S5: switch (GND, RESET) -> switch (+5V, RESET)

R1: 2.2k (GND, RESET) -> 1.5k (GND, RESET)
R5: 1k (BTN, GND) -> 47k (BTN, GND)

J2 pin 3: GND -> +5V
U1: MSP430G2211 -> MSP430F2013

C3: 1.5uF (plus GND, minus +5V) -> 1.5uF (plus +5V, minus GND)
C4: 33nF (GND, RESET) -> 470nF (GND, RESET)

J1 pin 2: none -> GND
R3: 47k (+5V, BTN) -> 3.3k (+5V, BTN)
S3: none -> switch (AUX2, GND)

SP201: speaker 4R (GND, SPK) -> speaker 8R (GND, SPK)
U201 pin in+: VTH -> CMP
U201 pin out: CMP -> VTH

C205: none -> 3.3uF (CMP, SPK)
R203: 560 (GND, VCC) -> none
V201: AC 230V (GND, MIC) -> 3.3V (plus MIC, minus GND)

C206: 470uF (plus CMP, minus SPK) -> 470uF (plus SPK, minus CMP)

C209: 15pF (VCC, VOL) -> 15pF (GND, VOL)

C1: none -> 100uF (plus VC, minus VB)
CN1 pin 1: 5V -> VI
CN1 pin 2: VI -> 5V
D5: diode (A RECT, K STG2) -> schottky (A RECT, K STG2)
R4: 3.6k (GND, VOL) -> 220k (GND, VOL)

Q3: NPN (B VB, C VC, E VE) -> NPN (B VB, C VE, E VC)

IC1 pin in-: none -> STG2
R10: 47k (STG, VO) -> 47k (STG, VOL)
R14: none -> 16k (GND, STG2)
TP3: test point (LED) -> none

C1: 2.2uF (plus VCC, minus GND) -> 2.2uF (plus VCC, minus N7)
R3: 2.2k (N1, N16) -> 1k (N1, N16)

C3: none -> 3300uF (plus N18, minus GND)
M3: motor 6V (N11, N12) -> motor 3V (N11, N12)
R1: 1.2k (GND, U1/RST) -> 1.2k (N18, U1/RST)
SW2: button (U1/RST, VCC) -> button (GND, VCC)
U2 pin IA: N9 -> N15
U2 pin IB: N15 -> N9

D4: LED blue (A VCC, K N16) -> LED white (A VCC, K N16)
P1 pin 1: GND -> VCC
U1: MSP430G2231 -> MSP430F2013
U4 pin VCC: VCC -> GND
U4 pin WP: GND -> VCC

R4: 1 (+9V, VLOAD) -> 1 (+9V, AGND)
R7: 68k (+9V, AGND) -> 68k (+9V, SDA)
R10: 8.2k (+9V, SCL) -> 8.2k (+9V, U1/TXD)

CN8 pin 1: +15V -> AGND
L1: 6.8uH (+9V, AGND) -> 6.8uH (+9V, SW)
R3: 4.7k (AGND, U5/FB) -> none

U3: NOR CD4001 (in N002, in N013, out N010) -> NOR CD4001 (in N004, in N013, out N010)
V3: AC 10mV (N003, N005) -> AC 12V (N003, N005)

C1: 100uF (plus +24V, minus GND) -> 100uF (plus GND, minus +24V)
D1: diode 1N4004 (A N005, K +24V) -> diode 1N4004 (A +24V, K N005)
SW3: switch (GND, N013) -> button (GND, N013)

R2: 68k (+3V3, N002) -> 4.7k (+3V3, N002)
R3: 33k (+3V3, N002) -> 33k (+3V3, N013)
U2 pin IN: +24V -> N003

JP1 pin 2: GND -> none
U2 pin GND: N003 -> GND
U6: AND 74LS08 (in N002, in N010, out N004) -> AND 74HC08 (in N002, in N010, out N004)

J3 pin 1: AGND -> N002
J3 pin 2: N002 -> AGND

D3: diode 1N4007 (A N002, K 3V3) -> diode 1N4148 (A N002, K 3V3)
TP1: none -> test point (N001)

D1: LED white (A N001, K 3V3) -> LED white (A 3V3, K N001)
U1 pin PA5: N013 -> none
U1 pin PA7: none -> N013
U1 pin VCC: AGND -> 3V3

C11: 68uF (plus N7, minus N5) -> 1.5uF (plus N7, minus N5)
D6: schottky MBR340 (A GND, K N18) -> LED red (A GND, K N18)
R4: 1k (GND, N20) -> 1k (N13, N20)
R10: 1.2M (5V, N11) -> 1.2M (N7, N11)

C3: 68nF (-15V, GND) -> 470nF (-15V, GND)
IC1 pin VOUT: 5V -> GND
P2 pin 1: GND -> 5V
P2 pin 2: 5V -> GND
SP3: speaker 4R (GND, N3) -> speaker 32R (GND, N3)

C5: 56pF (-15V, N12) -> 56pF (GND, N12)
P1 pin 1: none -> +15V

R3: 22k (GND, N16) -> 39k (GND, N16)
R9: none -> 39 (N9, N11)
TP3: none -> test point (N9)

◆ ◆ ◆ ◆ ◆ ◆ ◆

» **How to complete this task**
Copy out all lines from the records where the word "switch" appears.

» **Written solution**
S5: switch (GND, RESET) -> switch (+5V, RESET)
S3: none -> switch (AUX2, GND)
SW3: switch (GND, N013) -> button (GND, N013)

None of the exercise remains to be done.